▶ **Problem requirements**
Starting at the line containing "orange mushroom: 5 -> 4" and ending at the line containing "green bell: 6 -> 7", print every line of the material below exactly, both ends included, and stop there.

= Beginning of Section =

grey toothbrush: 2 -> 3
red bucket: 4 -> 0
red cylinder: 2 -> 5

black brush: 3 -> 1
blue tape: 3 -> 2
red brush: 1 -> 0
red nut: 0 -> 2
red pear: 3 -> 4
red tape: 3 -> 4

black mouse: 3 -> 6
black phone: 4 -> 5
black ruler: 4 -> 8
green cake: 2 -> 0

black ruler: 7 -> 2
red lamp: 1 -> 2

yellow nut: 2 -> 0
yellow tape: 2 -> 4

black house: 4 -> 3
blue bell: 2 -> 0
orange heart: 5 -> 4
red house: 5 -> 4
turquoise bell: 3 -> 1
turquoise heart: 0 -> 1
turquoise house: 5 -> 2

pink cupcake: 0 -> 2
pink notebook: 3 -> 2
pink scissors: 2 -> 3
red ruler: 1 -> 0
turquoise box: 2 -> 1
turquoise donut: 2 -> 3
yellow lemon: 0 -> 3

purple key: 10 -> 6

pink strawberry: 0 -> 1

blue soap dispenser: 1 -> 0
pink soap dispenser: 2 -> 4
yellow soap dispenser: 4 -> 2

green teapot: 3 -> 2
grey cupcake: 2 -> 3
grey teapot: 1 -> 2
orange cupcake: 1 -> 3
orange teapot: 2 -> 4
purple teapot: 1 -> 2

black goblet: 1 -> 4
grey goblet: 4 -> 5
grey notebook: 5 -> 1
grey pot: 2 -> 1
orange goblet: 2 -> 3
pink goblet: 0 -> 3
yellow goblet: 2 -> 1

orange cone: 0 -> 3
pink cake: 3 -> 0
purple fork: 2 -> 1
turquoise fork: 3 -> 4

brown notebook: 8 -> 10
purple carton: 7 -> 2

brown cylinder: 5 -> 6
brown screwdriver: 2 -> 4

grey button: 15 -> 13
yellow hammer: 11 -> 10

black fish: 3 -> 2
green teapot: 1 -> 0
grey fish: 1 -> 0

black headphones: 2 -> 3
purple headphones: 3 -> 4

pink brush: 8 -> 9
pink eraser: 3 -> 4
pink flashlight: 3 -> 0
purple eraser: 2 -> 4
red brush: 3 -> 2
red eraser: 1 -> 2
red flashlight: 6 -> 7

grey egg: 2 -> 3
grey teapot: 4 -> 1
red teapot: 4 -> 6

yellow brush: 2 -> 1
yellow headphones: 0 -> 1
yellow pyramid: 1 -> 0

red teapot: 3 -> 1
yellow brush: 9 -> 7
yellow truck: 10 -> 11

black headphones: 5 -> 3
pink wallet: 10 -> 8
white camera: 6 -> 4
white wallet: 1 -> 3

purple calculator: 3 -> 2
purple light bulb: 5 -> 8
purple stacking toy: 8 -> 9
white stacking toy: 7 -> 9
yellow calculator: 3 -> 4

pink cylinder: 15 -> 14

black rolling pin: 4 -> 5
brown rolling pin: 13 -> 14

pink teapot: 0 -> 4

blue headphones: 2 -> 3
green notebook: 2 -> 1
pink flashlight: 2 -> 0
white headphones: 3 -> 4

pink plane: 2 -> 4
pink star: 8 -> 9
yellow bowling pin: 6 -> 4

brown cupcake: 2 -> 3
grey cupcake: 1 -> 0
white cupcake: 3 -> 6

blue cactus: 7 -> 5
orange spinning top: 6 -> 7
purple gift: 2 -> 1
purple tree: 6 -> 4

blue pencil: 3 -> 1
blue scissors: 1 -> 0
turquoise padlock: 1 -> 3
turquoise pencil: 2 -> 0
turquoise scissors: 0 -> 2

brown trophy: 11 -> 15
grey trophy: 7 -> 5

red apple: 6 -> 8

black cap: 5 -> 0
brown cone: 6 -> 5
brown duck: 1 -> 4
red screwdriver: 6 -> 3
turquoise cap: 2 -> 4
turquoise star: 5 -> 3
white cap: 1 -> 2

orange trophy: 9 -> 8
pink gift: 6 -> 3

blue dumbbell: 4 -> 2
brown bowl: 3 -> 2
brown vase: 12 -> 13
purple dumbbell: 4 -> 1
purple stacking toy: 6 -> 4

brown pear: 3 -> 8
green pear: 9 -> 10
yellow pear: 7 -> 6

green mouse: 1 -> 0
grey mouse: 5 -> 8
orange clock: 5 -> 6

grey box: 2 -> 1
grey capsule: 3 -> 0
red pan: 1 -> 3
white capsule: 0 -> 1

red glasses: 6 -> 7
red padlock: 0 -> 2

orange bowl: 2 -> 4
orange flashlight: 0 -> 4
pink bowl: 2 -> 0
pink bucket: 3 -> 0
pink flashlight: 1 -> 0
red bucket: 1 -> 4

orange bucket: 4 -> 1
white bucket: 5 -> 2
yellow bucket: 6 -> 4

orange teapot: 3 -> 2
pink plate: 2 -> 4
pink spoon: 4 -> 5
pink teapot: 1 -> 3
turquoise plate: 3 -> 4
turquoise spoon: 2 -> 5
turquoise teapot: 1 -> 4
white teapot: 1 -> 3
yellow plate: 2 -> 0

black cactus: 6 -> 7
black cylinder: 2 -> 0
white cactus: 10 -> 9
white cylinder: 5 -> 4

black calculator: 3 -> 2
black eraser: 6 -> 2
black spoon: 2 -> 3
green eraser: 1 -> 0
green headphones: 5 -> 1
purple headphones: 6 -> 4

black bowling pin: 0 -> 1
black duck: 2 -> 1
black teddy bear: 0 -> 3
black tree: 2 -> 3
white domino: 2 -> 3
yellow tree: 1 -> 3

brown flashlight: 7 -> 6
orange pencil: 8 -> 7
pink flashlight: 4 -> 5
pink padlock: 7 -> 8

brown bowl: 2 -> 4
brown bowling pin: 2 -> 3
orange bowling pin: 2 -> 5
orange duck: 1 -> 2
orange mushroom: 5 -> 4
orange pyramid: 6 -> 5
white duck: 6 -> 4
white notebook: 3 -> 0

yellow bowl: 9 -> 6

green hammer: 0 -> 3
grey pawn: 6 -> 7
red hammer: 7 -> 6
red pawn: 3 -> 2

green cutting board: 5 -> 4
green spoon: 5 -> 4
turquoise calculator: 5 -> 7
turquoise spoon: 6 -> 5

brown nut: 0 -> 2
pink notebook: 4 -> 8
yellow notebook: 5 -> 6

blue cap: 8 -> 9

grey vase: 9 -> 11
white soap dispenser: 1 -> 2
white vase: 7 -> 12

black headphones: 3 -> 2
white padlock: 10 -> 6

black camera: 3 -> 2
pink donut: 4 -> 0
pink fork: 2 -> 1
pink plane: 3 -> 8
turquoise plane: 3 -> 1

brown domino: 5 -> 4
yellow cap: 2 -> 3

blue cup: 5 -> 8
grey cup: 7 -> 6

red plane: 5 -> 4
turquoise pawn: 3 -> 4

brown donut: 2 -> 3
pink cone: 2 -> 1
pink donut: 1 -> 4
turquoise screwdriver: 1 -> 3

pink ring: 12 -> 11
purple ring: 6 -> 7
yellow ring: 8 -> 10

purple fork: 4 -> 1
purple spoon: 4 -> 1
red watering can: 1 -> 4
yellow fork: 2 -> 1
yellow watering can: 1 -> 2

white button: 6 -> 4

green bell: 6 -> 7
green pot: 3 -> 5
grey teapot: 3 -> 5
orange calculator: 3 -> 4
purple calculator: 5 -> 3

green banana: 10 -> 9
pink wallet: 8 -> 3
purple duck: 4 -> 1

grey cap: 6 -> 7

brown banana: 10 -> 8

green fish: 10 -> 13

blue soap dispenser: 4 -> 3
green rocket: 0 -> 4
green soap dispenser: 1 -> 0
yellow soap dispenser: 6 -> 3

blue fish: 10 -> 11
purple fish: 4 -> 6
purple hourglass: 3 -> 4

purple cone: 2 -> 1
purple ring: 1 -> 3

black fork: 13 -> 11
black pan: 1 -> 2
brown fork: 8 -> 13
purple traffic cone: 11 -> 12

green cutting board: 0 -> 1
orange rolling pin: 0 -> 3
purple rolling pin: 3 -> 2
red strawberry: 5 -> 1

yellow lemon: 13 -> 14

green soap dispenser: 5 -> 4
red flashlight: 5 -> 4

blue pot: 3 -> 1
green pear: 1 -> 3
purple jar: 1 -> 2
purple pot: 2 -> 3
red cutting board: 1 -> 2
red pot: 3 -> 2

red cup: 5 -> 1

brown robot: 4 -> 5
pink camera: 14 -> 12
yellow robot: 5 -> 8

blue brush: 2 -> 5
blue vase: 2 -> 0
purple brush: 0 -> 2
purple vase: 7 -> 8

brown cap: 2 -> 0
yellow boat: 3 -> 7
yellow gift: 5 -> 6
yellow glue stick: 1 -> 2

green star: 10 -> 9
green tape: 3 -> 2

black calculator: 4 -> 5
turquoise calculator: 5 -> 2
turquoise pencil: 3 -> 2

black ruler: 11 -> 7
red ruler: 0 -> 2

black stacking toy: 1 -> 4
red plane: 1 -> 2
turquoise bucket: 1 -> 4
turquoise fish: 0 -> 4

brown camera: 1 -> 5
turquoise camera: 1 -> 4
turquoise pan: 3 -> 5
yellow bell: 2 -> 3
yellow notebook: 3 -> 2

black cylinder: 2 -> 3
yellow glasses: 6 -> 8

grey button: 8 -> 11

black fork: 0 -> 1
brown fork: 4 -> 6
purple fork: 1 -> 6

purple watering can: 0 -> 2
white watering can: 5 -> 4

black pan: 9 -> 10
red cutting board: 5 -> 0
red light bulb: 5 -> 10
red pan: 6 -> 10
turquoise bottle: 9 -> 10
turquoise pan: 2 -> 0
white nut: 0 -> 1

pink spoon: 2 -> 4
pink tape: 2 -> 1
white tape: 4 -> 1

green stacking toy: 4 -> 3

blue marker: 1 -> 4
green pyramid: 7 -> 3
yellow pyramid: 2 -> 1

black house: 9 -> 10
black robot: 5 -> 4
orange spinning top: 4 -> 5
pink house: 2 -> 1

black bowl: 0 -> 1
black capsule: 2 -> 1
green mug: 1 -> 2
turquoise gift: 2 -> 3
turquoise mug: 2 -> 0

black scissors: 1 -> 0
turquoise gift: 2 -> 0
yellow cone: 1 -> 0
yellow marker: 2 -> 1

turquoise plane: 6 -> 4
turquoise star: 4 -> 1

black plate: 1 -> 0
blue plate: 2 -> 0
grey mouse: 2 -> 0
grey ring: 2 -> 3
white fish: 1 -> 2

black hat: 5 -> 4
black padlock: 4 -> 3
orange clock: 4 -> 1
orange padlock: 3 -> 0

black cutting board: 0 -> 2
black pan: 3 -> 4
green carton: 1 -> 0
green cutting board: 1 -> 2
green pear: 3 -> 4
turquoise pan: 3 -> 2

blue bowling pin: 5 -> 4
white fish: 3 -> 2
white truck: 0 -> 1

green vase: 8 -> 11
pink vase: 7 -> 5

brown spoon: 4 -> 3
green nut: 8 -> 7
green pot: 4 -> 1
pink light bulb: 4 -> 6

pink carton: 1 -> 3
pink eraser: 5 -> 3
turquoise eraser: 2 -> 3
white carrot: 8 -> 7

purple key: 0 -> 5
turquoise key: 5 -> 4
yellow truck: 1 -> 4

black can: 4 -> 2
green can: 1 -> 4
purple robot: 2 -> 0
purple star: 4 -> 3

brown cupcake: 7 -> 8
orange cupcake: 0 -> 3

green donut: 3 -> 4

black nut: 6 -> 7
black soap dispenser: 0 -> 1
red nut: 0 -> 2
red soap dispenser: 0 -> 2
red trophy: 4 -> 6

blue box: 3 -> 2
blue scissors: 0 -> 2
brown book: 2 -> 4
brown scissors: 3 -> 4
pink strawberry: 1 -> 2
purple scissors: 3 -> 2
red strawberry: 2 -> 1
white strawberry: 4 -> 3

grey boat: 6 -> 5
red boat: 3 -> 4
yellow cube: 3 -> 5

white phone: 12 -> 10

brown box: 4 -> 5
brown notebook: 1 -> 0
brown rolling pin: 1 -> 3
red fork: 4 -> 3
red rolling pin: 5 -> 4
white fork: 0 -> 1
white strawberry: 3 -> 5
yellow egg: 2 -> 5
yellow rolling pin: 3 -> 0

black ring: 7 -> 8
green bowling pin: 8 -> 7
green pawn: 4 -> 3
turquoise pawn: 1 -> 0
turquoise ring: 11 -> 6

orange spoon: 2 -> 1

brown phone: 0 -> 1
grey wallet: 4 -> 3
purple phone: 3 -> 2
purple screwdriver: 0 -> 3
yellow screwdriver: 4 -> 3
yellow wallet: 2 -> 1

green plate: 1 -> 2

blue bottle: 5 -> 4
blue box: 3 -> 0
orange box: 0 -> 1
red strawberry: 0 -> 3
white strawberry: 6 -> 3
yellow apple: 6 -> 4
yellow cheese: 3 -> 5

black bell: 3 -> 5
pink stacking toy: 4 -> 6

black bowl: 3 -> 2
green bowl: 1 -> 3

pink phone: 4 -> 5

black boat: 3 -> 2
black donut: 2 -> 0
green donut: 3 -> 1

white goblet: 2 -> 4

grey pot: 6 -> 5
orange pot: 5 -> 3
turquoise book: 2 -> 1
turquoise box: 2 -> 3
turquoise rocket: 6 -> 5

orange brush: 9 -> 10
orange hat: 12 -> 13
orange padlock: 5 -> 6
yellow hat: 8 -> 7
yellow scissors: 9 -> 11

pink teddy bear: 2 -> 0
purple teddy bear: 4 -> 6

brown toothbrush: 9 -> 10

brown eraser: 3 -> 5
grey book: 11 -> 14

= End of Section =

▶ **Task response**
orange mushroom: 5 -> 4
orange pyramid: 6 -> 5
white duck: 6 -> 4
white notebook: 3 -> 0

yellow bowl: 9 -> 6

green hammer: 0 -> 3
grey pawn: 6 -> 7
red hammer: 7 -> 6
red pawn: 3 -> 2

green cutting board: 5 -> 4
green spoon: 5 -> 4
turquoise calculator: 5 -> 7
turquoise spoon: 6 -> 5

brown nut: 0 -> 2
pink notebook: 4 -> 8
yellow notebook: 5 -> 6

blue cap: 8 -> 9

grey vase: 9 -> 11
white soap dispenser: 1 -> 2
white vase: 7 -> 12

black headphones: 3 -> 2
white padlock: 10 -> 6

black camera: 3 -> 2
pink donut: 4 -> 0
pink fork: 2 -> 1
pink plane: 3 -> 8
turquoise plane: 3 -> 1

brown domino: 5 -> 4
yellow cap: 2 -> 3

blue cup: 5 -> 8
grey cup: 7 -> 6

red plane: 5 -> 4
turquoise pawn: 3 -> 4

brown donut: 2 -> 3
pink cone: 2 -> 1
pink donut: 1 -> 4
turquoise screwdriver: 1 -> 3

pink ring: 12 -> 11
purple ring: 6 -> 7
yellow ring: 8 -> 10

purple fork: 4 -> 1
purple spoon: 4 -> 1
red watering can: 1 -> 4
yellow fork: 2 -> 1
yellow watering can: 1 -> 2

white button: 6 -> 4

green bell: 6 -> 7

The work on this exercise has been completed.